*** Opening Task material ***
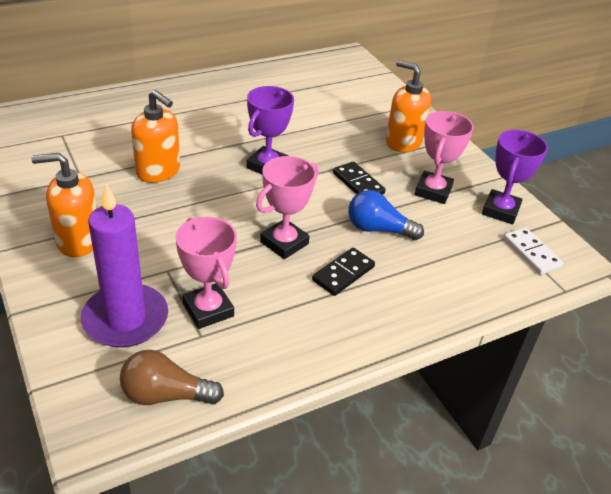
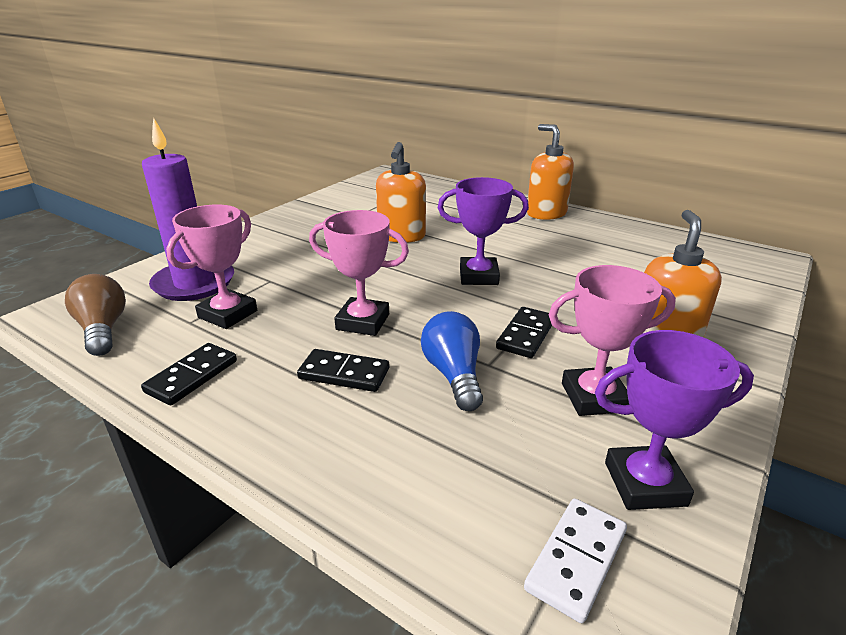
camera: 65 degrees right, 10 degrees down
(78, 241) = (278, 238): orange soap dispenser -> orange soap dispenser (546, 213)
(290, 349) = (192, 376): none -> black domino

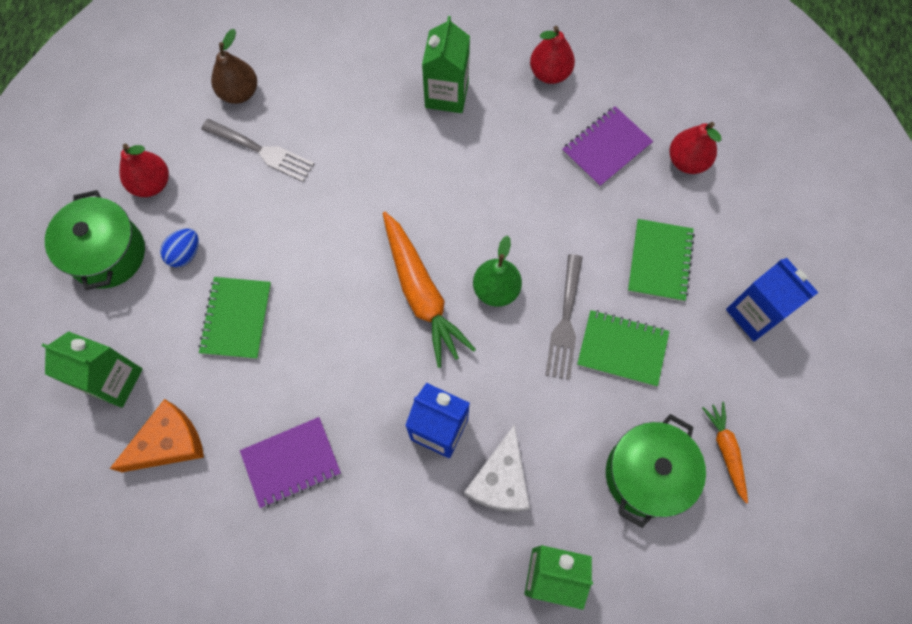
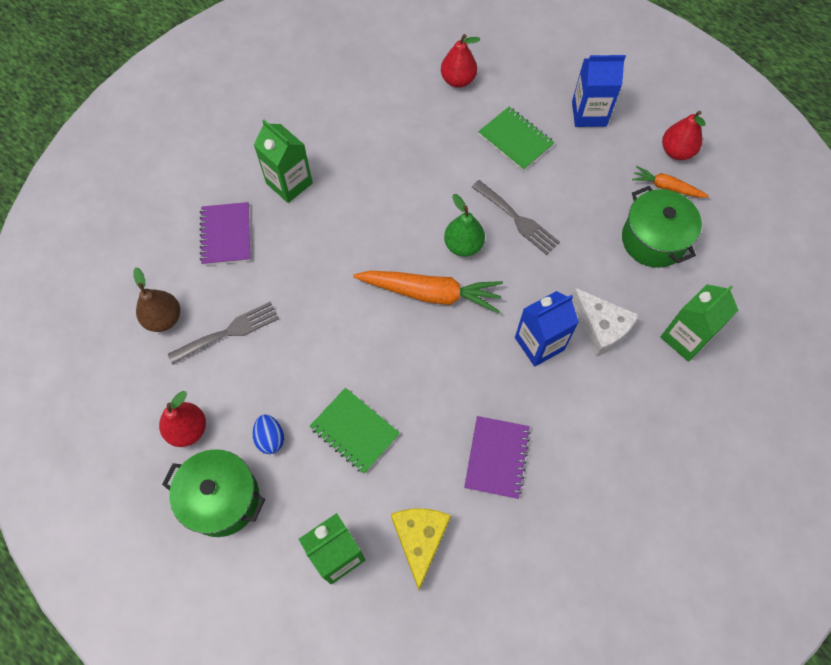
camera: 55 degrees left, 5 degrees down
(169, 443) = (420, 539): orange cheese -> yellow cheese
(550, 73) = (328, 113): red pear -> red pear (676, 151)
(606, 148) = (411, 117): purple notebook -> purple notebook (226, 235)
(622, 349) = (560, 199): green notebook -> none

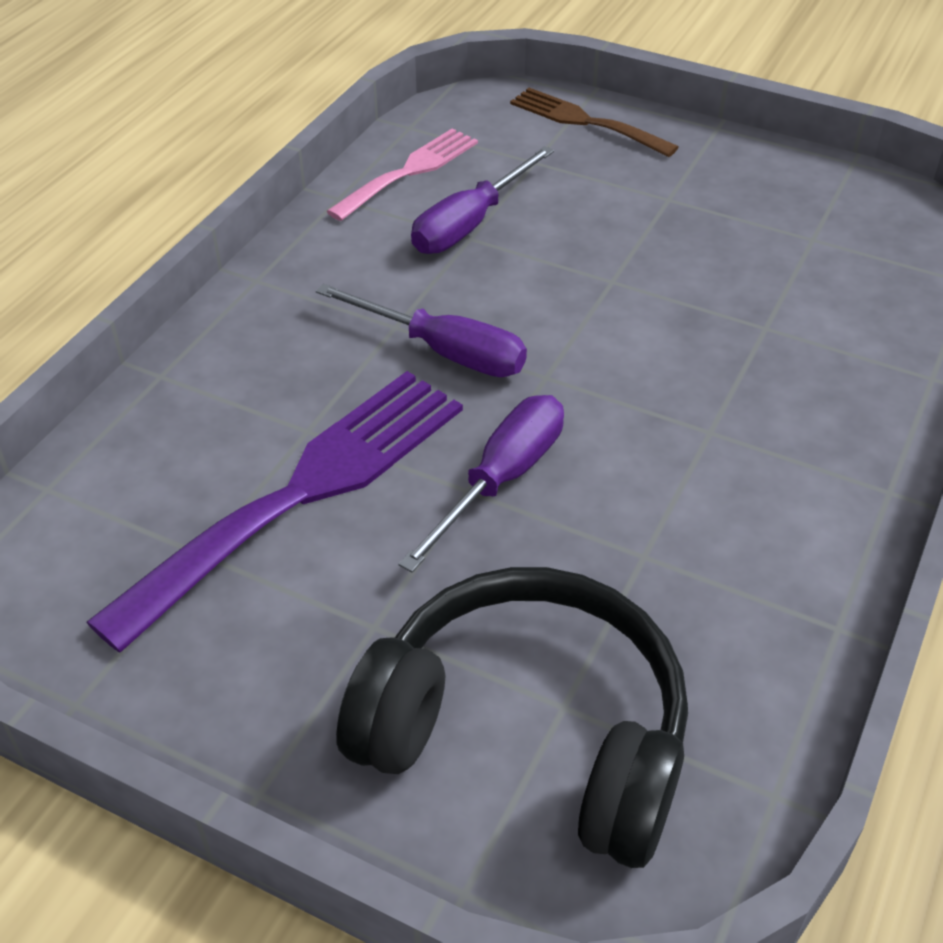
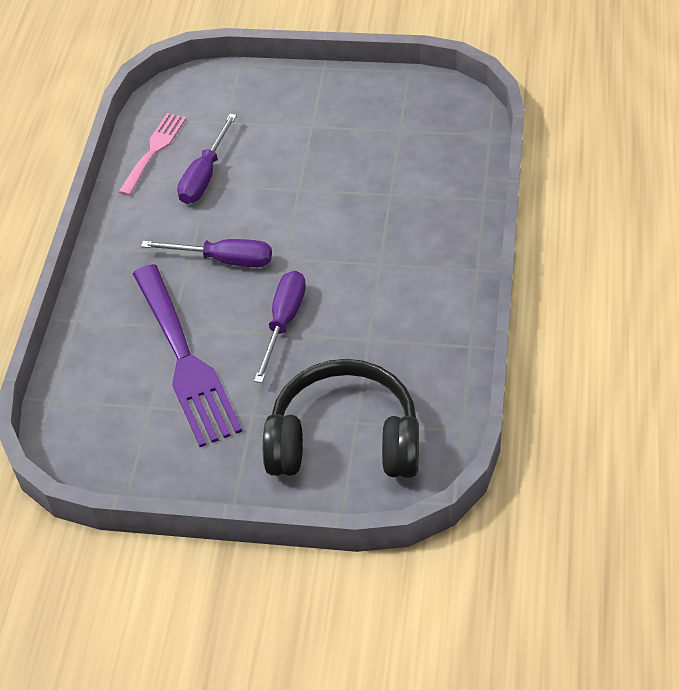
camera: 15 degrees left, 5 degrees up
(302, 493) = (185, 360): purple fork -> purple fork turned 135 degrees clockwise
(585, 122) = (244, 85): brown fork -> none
*** Closing Task material ***
*** Opening Task material ***
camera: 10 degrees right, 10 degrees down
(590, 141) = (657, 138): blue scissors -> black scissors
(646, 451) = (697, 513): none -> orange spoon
*** Closing Task material ***
Your objective ::
Using the entries above, give again exactly the lines from the line holding "camera: 15 degrees left, 5 degrees up" through the line holding "(585, 122) = (244, 85): brown fork -> none". Include both end lines and nothing else.

Exercise answer ::
camera: 15 degrees left, 5 degrees up
(302, 493) = (185, 360): purple fork -> purple fork turned 135 degrees clockwise
(585, 122) = (244, 85): brown fork -> none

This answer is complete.